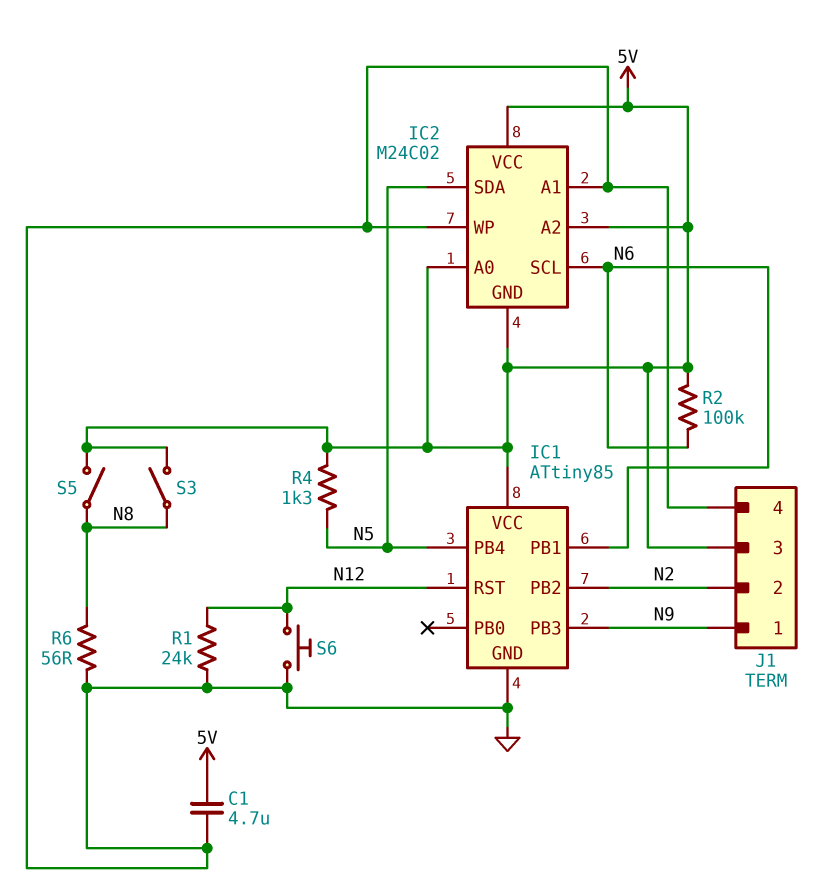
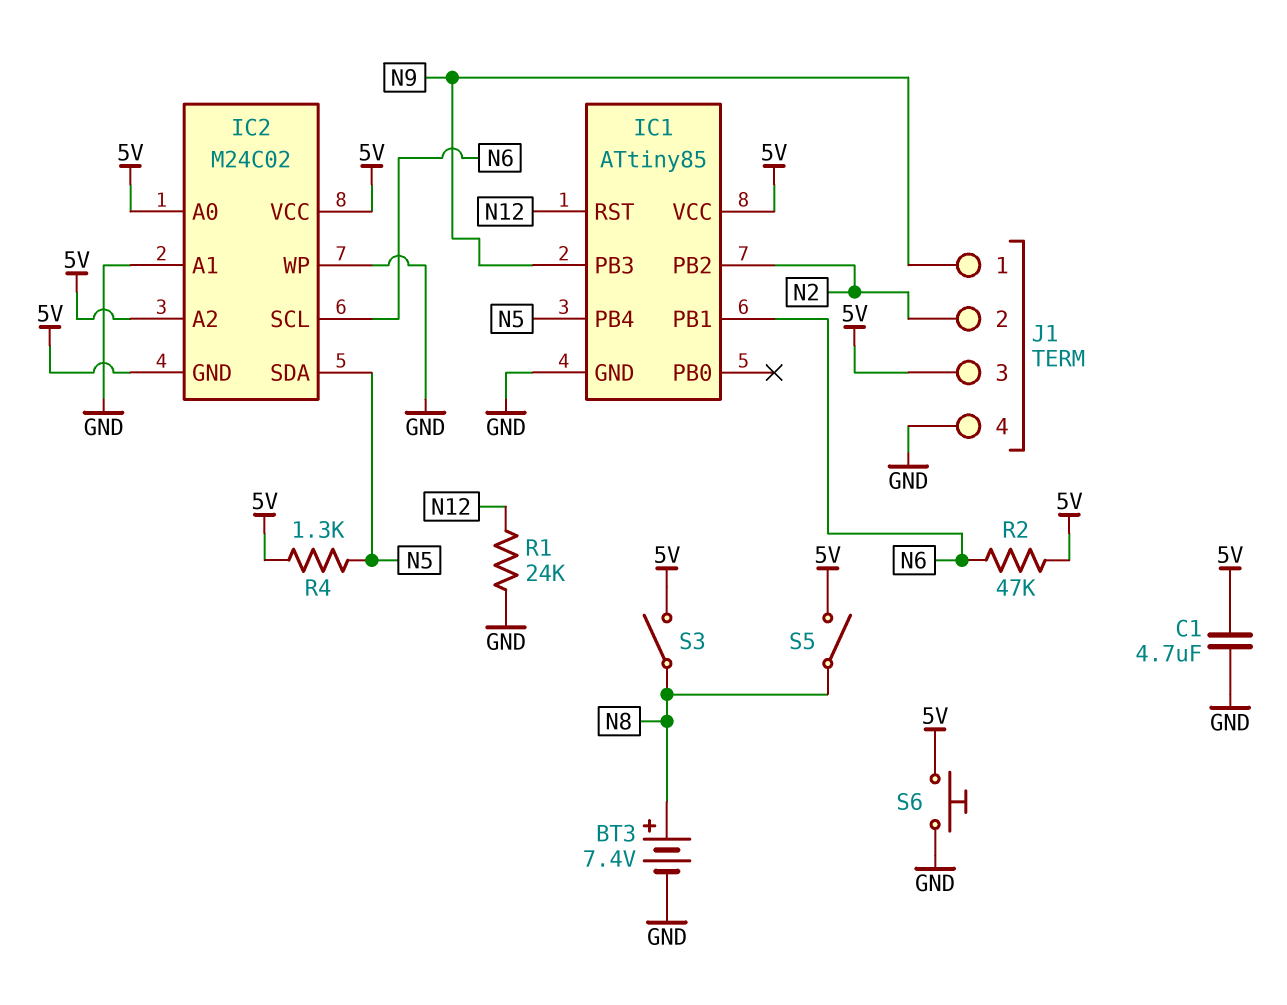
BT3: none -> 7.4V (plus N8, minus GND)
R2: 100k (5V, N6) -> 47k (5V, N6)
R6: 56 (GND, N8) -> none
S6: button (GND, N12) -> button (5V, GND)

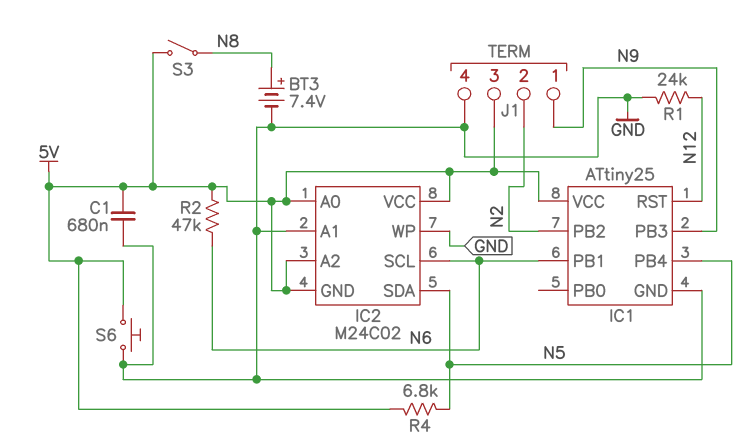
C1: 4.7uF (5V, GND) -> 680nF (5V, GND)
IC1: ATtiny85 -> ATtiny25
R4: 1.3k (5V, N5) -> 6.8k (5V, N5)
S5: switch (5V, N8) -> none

Brief —
With the line containing "C1: 4.7uF (5V, GND) -> 680nF (5V, GND)" as the start and the last line of the entries as the end, print that whole span exactly.

Task solution —
C1: 4.7uF (5V, GND) -> 680nF (5V, GND)
IC1: ATtiny85 -> ATtiny25
R4: 1.3k (5V, N5) -> 6.8k (5V, N5)
S5: switch (5V, N8) -> none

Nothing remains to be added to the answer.